- _What is required_: Each entry should be transcribed exactly as written, and any picture left out.

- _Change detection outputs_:

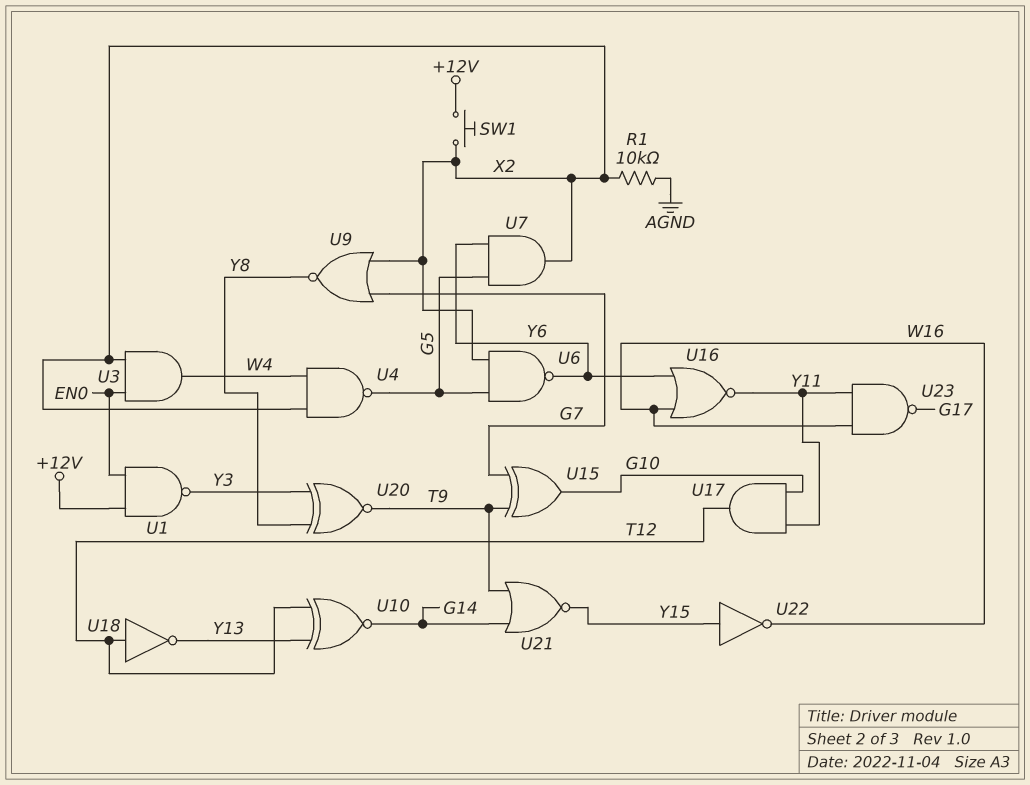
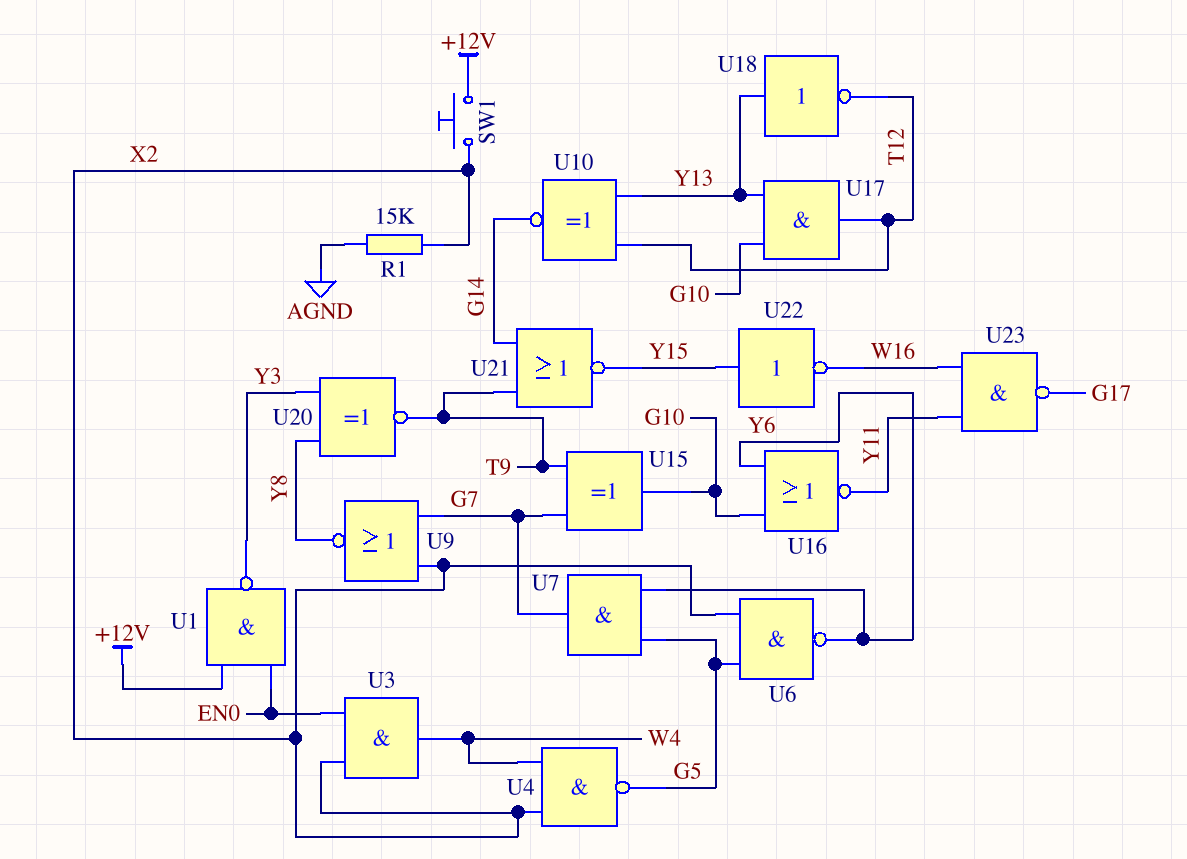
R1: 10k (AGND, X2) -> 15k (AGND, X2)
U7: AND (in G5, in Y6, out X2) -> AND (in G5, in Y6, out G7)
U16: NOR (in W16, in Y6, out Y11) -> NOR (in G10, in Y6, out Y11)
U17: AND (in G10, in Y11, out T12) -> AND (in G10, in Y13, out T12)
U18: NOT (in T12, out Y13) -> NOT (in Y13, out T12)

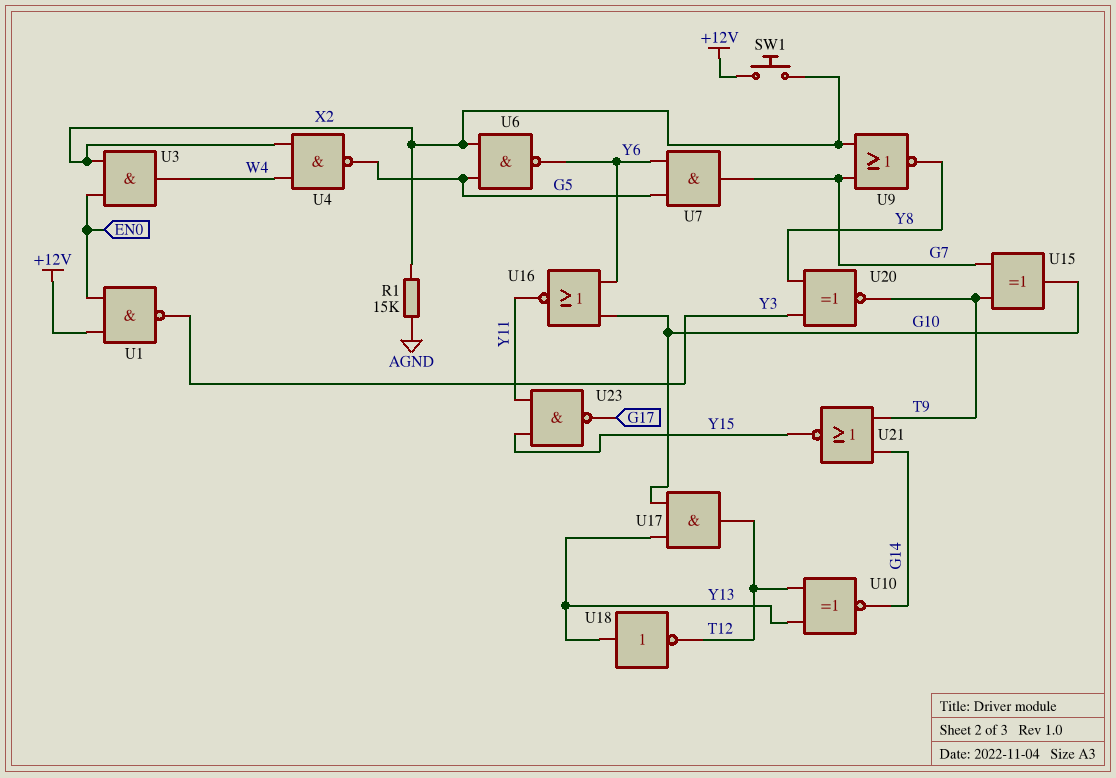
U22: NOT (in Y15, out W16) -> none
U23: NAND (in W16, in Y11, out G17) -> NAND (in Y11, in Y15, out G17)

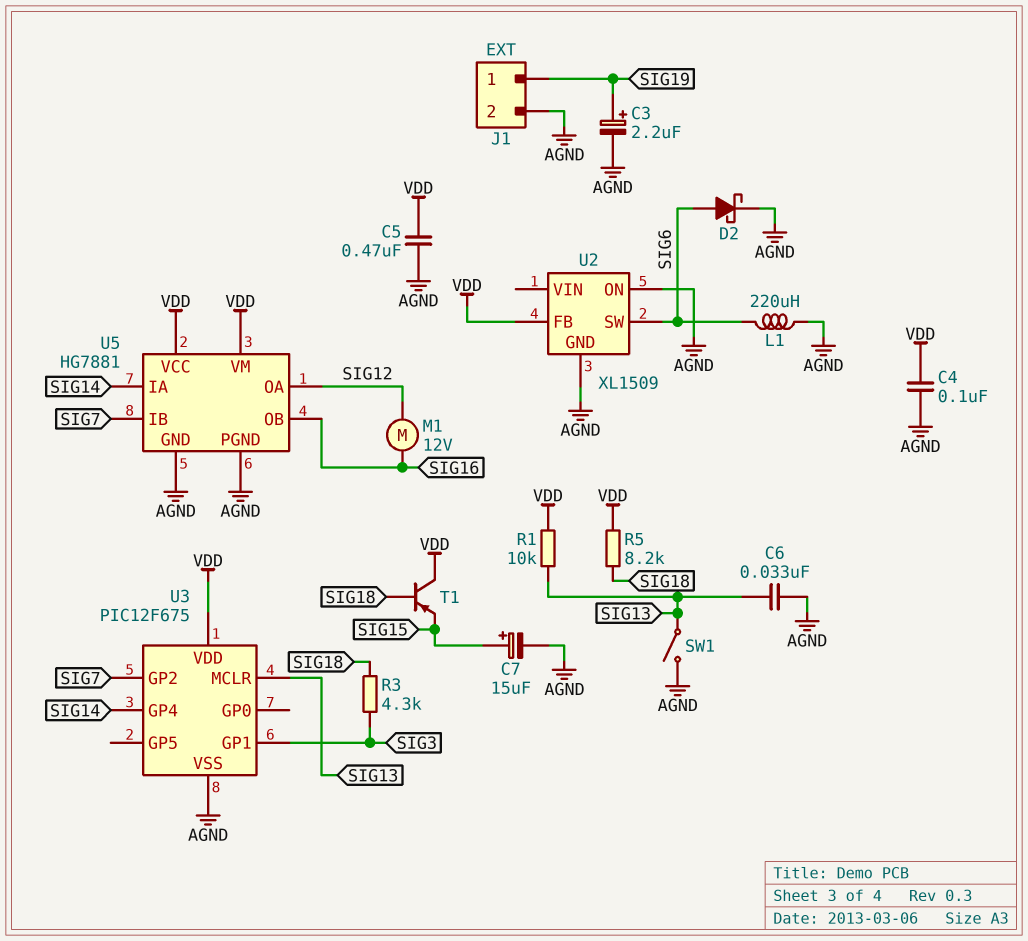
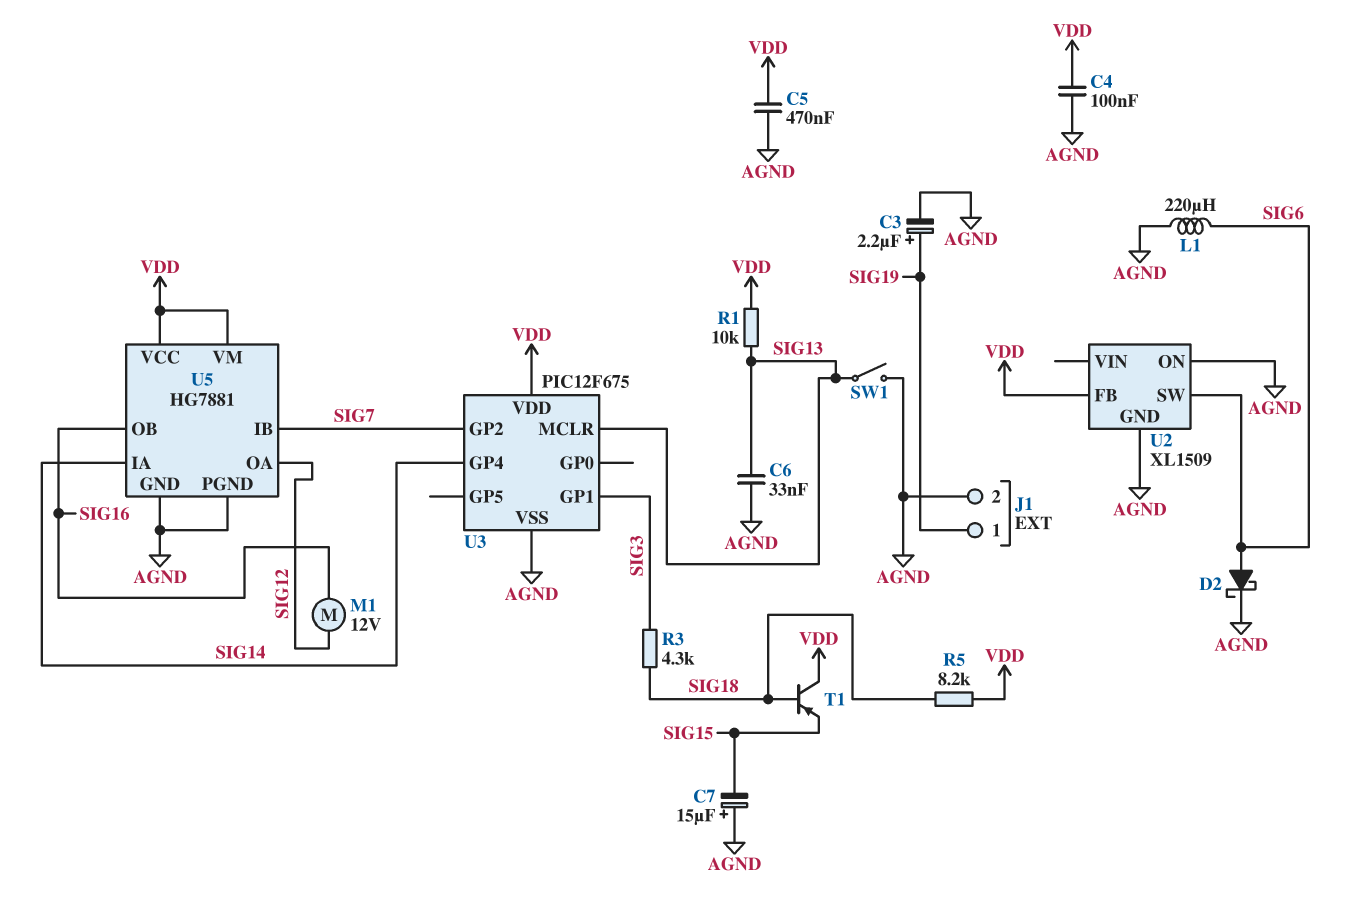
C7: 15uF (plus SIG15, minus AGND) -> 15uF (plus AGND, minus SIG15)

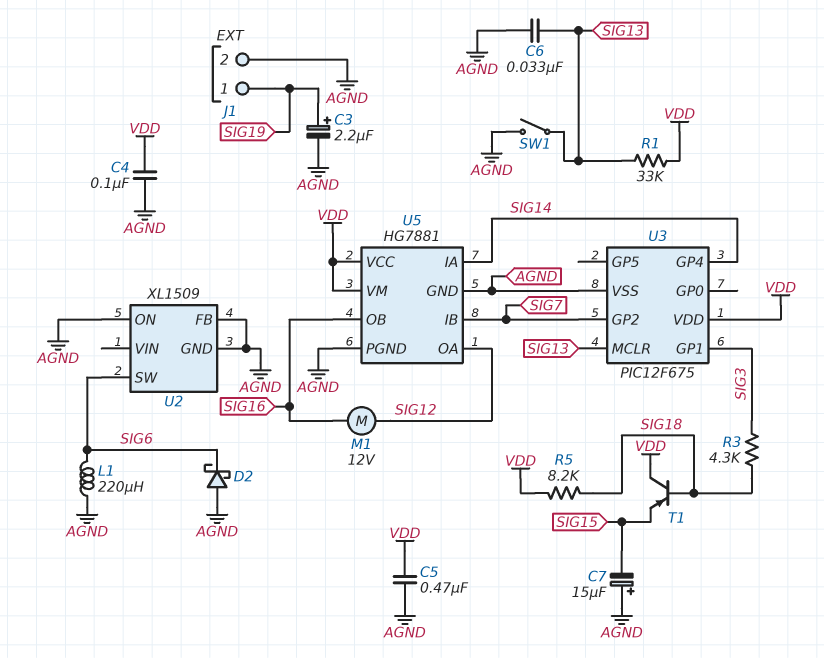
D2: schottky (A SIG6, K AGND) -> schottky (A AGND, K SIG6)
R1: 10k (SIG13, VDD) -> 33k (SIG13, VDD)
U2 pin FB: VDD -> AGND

- _Response_:
R1: 10k (AGND, X2) -> 15k (AGND, X2)
U7: AND (in G5, in Y6, out X2) -> AND (in G5, in Y6, out G7)
U16: NOR (in W16, in Y6, out Y11) -> NOR (in G10, in Y6, out Y11)
U17: AND (in G10, in Y11, out T12) -> AND (in G10, in Y13, out T12)
U18: NOT (in T12, out Y13) -> NOT (in Y13, out T12)

U22: NOT (in Y15, out W16) -> none
U23: NAND (in W16, in Y11, out G17) -> NAND (in Y11, in Y15, out G17)

C7: 15uF (plus SIG15, minus AGND) -> 15uF (plus AGND, minus SIG15)

D2: schottky (A SIG6, K AGND) -> schottky (A AGND, K SIG6)
R1: 10k (SIG13, VDD) -> 33k (SIG13, VDD)
U2 pin FB: VDD -> AGND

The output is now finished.